▶ **ASSIGNED TASK**:
Output exactly the lines below, starting with the line that has "in_second: [698, 300, 57, 68]" and going on through the line that has "now: purple traffic cone", both included, and no other lines.

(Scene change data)
◆ ◆ ◆ ◆ ◆ ◆ ◆
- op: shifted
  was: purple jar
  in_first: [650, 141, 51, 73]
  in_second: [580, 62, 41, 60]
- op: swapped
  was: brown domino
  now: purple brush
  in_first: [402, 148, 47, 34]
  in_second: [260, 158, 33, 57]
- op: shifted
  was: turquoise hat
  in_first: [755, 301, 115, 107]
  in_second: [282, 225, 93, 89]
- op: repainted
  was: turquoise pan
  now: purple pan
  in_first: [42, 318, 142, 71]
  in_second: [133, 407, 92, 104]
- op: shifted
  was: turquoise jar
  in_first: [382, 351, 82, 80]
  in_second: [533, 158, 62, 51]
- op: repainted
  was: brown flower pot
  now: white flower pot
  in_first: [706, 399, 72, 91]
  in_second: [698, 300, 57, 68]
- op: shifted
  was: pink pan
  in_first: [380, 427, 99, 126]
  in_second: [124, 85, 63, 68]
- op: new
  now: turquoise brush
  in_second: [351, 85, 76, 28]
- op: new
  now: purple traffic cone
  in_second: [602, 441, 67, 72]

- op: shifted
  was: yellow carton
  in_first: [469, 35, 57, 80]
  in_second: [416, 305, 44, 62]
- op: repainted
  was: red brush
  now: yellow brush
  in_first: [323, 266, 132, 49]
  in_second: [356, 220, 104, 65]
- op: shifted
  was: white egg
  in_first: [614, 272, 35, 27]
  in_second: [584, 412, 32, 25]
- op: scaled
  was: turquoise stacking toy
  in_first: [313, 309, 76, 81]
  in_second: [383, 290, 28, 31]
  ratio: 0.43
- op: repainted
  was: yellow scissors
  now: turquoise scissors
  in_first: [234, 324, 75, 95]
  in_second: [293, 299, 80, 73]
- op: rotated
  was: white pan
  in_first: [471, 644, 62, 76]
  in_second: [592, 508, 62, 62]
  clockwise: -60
◆ ◆ ◆ ◆ ◆ ◆ ◆
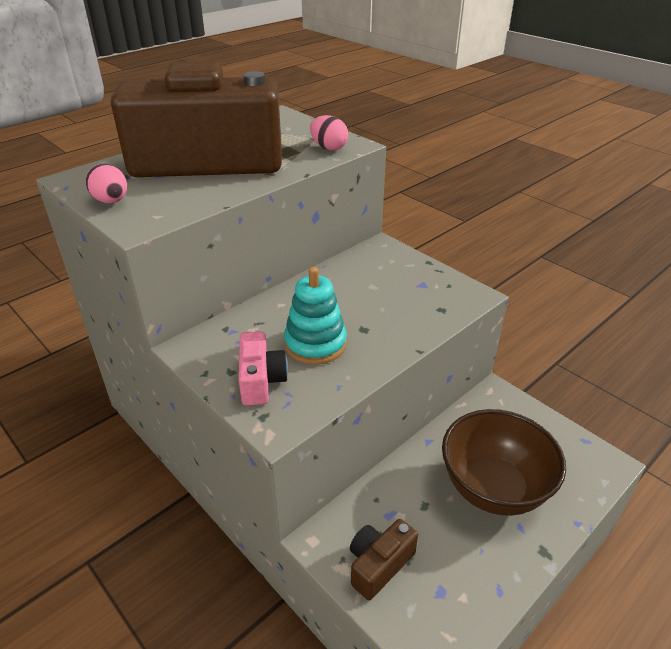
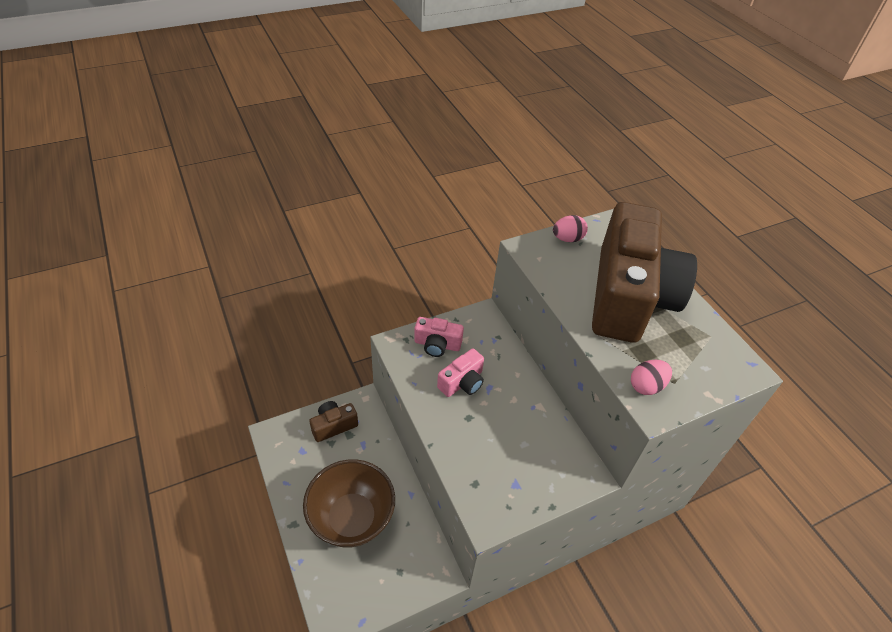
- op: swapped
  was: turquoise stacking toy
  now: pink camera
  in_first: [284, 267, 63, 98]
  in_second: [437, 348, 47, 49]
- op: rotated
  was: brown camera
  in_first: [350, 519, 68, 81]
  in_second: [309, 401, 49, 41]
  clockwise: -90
◆ ◆ ◆ ◆ ◆ ◆ ◆
▶ **TASK RESPONSE**:
  in_second: [698, 300, 57, 68]
- op: shifted
  was: pink pan
  in_first: [380, 427, 99, 126]
  in_second: [124, 85, 63, 68]
- op: new
  now: turquoise brush
  in_second: [351, 85, 76, 28]
- op: new
  now: purple traffic cone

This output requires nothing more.